■ Stored data ■
┄┄┄┄┄┄

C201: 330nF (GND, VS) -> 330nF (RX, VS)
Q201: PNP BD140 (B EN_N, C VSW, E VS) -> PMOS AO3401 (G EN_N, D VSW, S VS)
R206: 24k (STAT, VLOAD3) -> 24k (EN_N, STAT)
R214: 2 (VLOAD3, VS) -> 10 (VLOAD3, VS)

┄┄┄┄┄┄

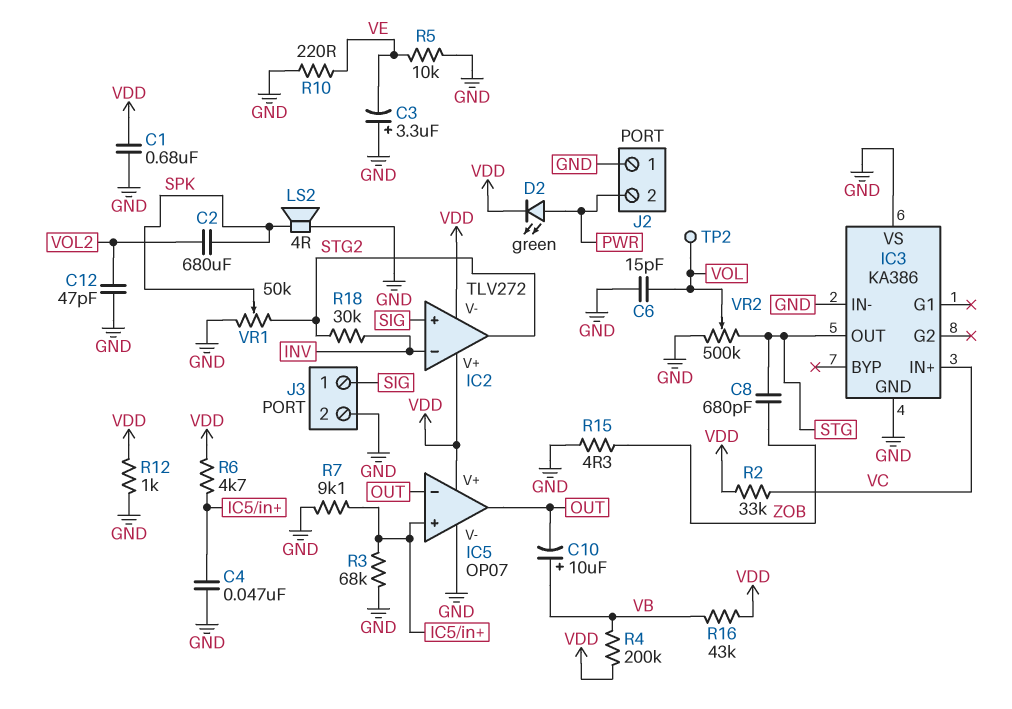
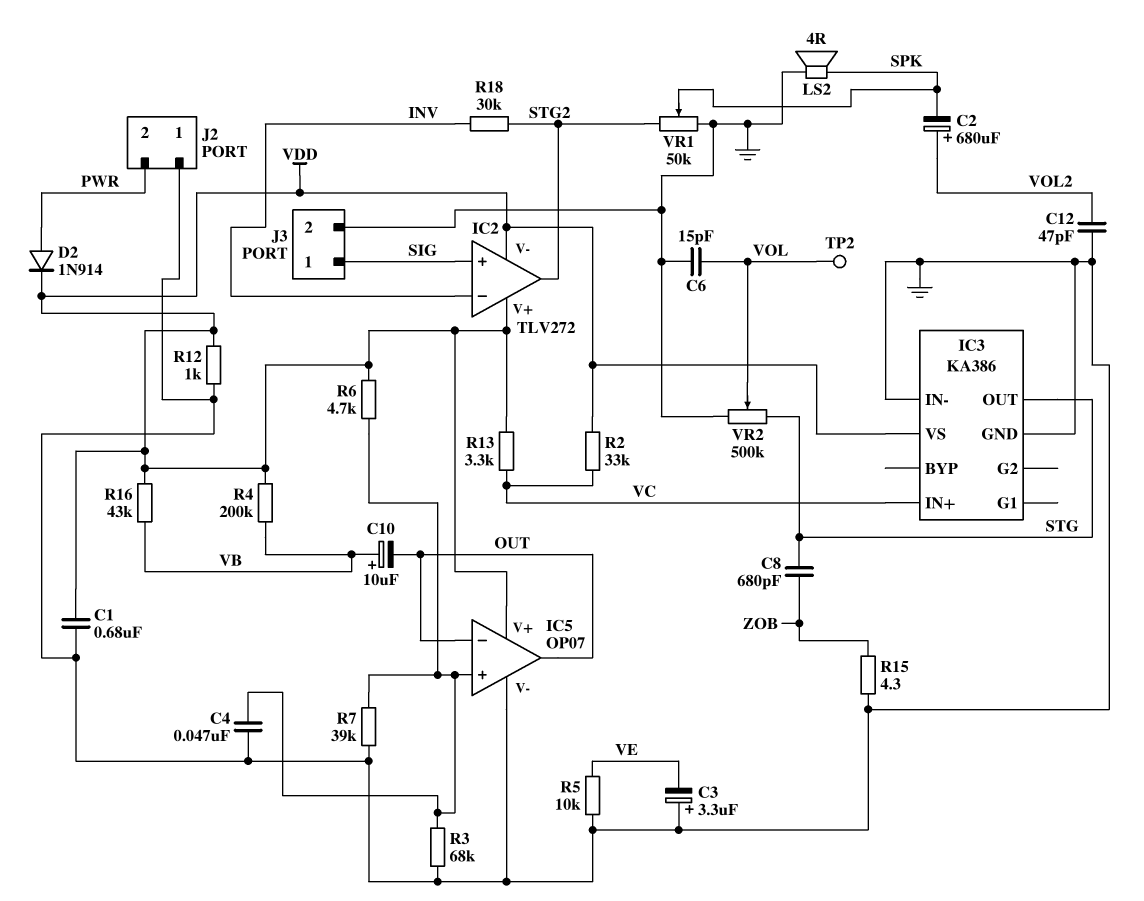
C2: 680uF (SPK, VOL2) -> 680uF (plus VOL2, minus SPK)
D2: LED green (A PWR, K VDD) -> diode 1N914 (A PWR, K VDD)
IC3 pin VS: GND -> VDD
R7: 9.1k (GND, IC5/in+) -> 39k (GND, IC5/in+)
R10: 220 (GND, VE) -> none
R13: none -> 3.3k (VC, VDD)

┄┄┄┄┄┄

■ Try it ■
Would you output, from the records above, exactly the run of lines that starts at the line containing "R206: 24k (STAT, VLOAD3) -> 24k (EN_N, STAT)" and ends at the line containing "R214: 2 (VLOAD3, VS) -> 10 (VLOAD3, VS)", and only that run?

■ Exercise solution ■
R206: 24k (STAT, VLOAD3) -> 24k (EN_N, STAT)
R214: 2 (VLOAD3, VS) -> 10 (VLOAD3, VS)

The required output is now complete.